What you are asked to do → For the word "slope", count the lines in the records below that include it and give only that number.

[Before-and-after object lists]

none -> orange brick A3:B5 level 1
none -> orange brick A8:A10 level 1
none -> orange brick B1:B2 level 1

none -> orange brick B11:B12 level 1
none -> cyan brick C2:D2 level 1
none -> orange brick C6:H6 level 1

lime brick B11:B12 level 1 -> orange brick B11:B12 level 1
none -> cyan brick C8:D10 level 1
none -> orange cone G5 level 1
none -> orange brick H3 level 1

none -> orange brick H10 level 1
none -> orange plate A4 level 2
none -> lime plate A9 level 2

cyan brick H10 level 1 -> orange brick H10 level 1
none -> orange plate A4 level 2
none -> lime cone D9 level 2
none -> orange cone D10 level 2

==

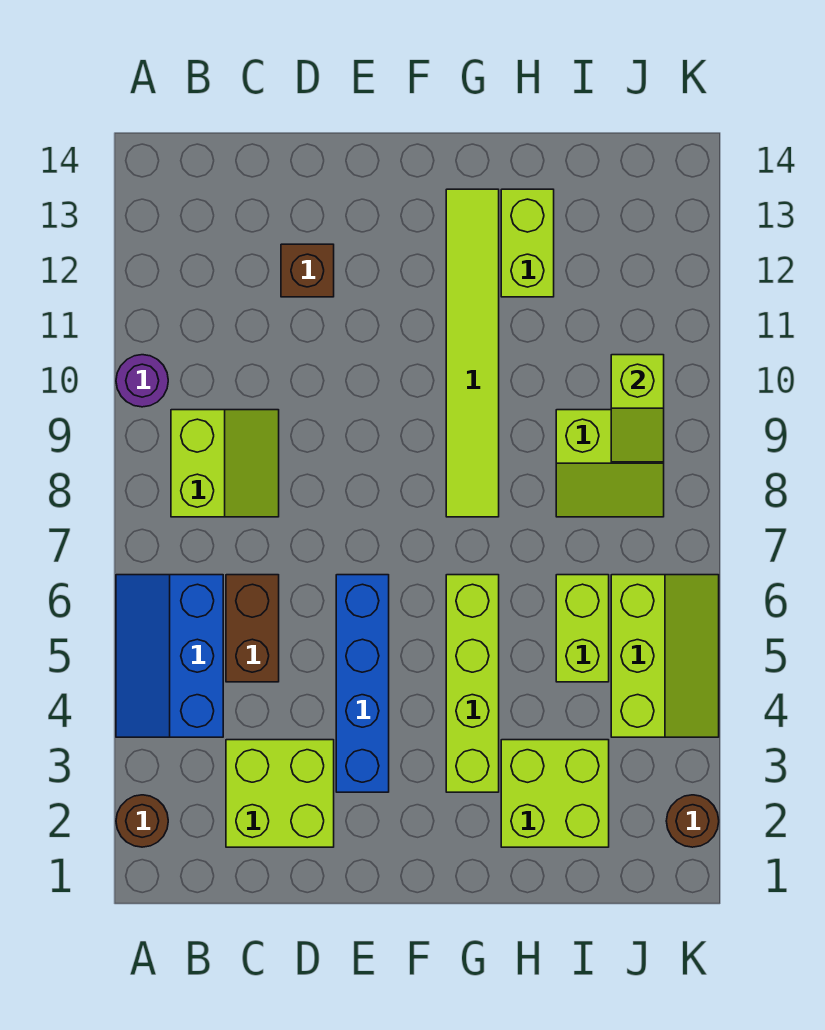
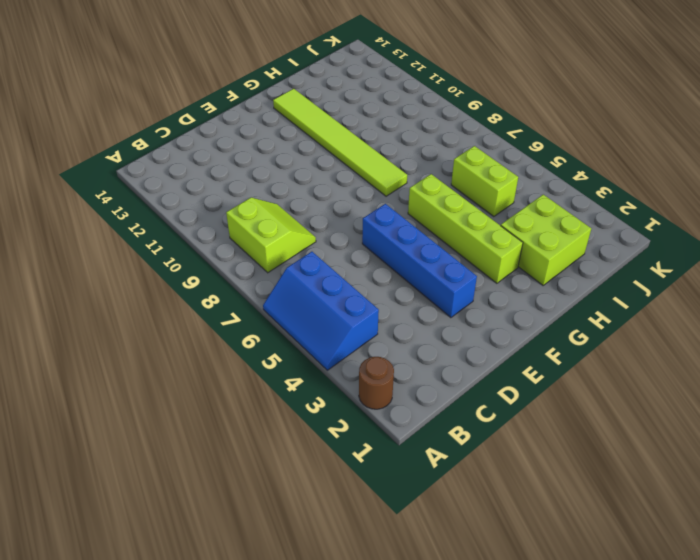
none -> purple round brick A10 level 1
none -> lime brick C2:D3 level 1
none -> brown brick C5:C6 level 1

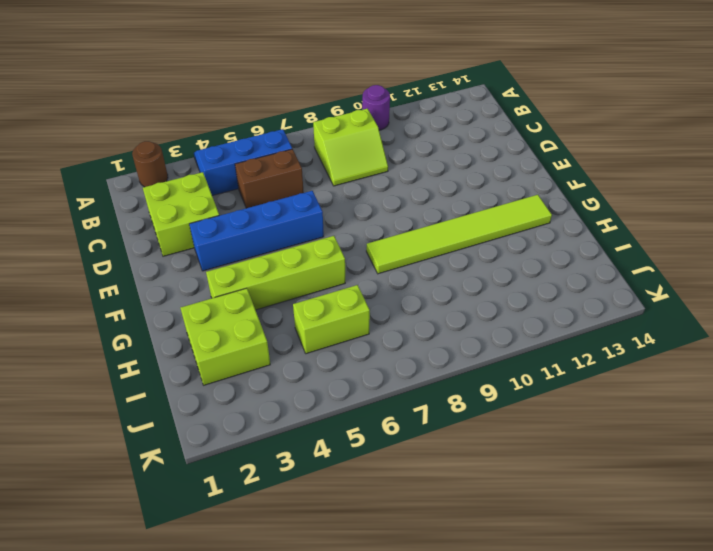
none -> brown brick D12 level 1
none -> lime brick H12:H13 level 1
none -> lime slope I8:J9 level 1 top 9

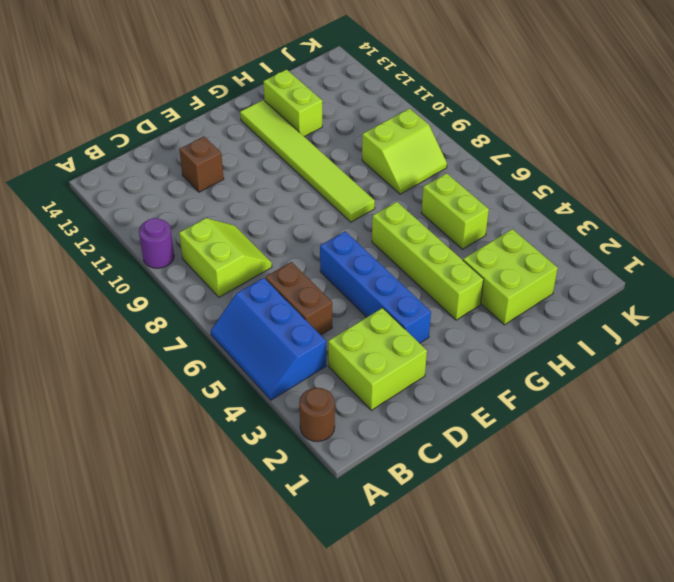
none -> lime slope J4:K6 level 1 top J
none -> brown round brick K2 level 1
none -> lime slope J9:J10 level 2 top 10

Task solution → 3